__SET TASK__: Output the material word for word. Leave each picture out.
━━━━━ DATA SECTION ━━━━━
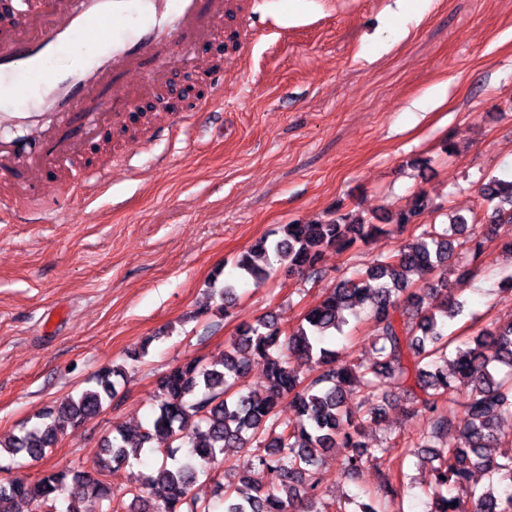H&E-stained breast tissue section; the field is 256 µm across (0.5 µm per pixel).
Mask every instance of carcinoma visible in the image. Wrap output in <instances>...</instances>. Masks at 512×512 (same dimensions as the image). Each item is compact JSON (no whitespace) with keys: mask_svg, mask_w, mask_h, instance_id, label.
Wrapping results in <instances>:
<instances>
[{"mask_svg":"<svg viewBox=\"0 0 512 512\" xmlns=\"http://www.w3.org/2000/svg\"><path fill=\"white\" fill-rule=\"evenodd\" d=\"M481 195L494 204L491 223H512V180L492 178ZM428 206L427 195L419 192L408 208L388 215L387 223L401 232ZM385 232L383 225L350 212L314 224H285L278 238L264 237L239 255L228 277L214 275L212 295L221 301L217 311L227 312L240 279L261 284L275 264L284 262L292 271L316 273L325 251H346ZM487 241L484 225L465 217L440 231L430 224L366 270L326 289L295 326L283 330L265 316L240 327L219 362L193 358L172 367L157 380L146 425L114 426L94 472L75 474L83 495L69 500L63 512H97L95 503L103 501L113 503L110 512H121L102 473L139 462L147 453L158 457L157 465L127 491L141 512H346L322 501V457L312 449L326 452L338 444L351 449L343 463L349 478L370 465H384L386 448L358 440L364 423L384 412L379 404L386 399L380 391L384 378L403 388L412 415L427 422L407 445L409 453L433 464L427 512H512V438L494 431L496 423L512 418V321L486 325L462 345L447 333L448 321L463 311L448 274L471 273L468 266L448 261L458 247L467 248L470 262L478 261ZM437 273L442 275L438 288H417L409 280L413 275L426 281ZM364 314L375 323L369 363L337 365L336 351L323 346L324 339L342 332L347 316ZM292 356L314 362L310 380L291 366ZM251 357L265 367L267 386L261 394L244 390ZM442 361L452 362V368L441 366ZM125 377L121 365L101 370L93 386L62 400L32 427L0 439V456L8 455L13 464L45 457L64 431L111 403L118 379ZM353 395L359 402L352 413L346 403ZM285 402L292 419L280 417ZM453 425L460 445L448 447L440 440ZM158 440L167 446H153ZM492 444L499 448L493 456L485 452ZM252 447L254 468L277 472L280 487L257 482L244 492L217 482L213 500L191 495L199 475ZM476 472L488 479L481 490L470 484ZM68 475L51 470L33 482L0 483V512H58Z\"/></svg>","mask_w":512,"mask_h":512,"instance_id":"cac0c4a2","label":"carcinoma"}]
</instances>
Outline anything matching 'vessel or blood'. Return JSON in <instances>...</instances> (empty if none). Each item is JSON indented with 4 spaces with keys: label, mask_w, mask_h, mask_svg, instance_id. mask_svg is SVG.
Instances as JSON below:
<instances>
[{
    "label": "vessel or blood",
    "mask_w": 512,
    "mask_h": 512,
    "mask_svg": "<svg viewBox=\"0 0 512 512\" xmlns=\"http://www.w3.org/2000/svg\"><path fill=\"white\" fill-rule=\"evenodd\" d=\"M233 0H22L0 27V184L11 192L40 185L48 172L85 167L102 125L121 121L146 96H160L172 66L203 60L208 98H224V68L203 59ZM136 28H129V21ZM107 48L88 66H49L61 48L88 33ZM46 88L38 110L12 112L8 103Z\"/></svg>",
    "instance_id": "obj_1"
}]
</instances>
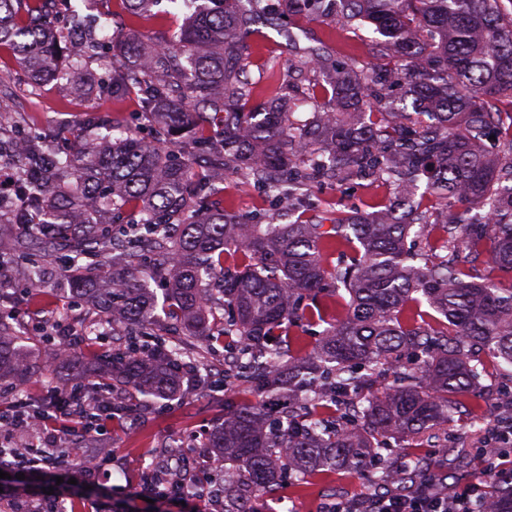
━━━━━
__WRITTEN RESPONSE__:
H&E-stained breast tissue section; the field is 256 µm across (0.5 µm per pixel).
Mask every instance of carcinoma visible in the image. Wrap output in <instances>...</instances>. Masks at 512×512 (same dimensions as the image). Each item is compact JSON (no whitespace) with keys: mask_svg, mask_w, mask_h, instance_id, label.
Wrapping results in <instances>:
<instances>
[{"mask_svg":"<svg viewBox=\"0 0 512 512\" xmlns=\"http://www.w3.org/2000/svg\"><path fill=\"white\" fill-rule=\"evenodd\" d=\"M481 195L494 204L491 223H512V180L492 178ZM428 206L427 195L419 192L408 208L388 215L387 223L401 232ZM385 232L383 225L350 212L314 224H285L278 238L264 237L239 255L228 277L214 275L212 295L221 301L217 311L227 312L240 279L261 284L275 264L284 262L292 271L316 273L325 251H346ZM487 241L484 225L465 217L440 231L430 224L366 270L326 289L295 326L283 330L265 316L240 327L219 362L193 358L172 367L157 380L146 425L114 426L94 472L75 474L83 495L69 500L63 512H97L95 503L103 501L113 503L110 512H121L102 473L139 462L147 453L158 457L157 465L127 491L141 512H346L322 501V457L312 449L326 452L338 444L351 449L343 463L349 478L370 465H384L386 448L358 440L364 423L384 412L379 404L386 399L380 391L384 378L403 388L412 415L427 422L407 445L409 453L433 464L427 512H512V438L494 431L496 423L512 418V321L486 325L462 345L447 333L448 321L463 311L448 274L471 273L468 266L448 261L458 247L467 248L470 262L478 261ZM437 273L442 275L438 288H417L409 280L413 275L426 281ZM364 314L375 323L369 363L337 365L336 351L323 346L324 339L342 332L347 316ZM292 356L314 362L310 380L291 366ZM251 357L265 367L267 386L261 394L244 390ZM442 361L452 362V368L441 366ZM125 377L121 365L101 370L93 386L62 400L32 427L0 439V456L8 455L13 464L45 457L64 431L111 403L118 379ZM353 395L359 402L352 413L346 403ZM285 402L292 419L280 417ZM453 425L460 445L448 447L440 440ZM158 440L167 446H153ZM492 444L499 448L493 456L485 452ZM252 447L254 468L277 472L280 487L257 482L244 492L217 482L213 500L191 495L199 475ZM476 472L488 479L481 490L470 484ZM68 475L51 470L33 482L0 483V512H58Z\"/></svg>","mask_w":512,"mask_h":512,"instance_id":"cac0c4a2","label":"carcinoma"}]
</instances>
Outline anything matching 'vessel or blood'. Return JSON in <instances>...</instances> (empty if none). Each item is JSON indented with 4 spaces with keys: label, mask_w, mask_h, mask_svg, instance_id. mask_svg is SVG.
Instances as JSON below:
<instances>
[{
    "label": "vessel or blood",
    "mask_w": 512,
    "mask_h": 512,
    "mask_svg": "<svg viewBox=\"0 0 512 512\" xmlns=\"http://www.w3.org/2000/svg\"><path fill=\"white\" fill-rule=\"evenodd\" d=\"M233 0H22L0 27V184L11 192L40 185L48 172L85 167L102 125L121 121L146 96H160L172 66L203 60L208 98H224V68L203 59ZM136 28H129V21ZM107 48L88 66H49L61 48L88 33ZM46 88L38 110L12 112L8 103Z\"/></svg>",
    "instance_id": "obj_1"
}]
</instances>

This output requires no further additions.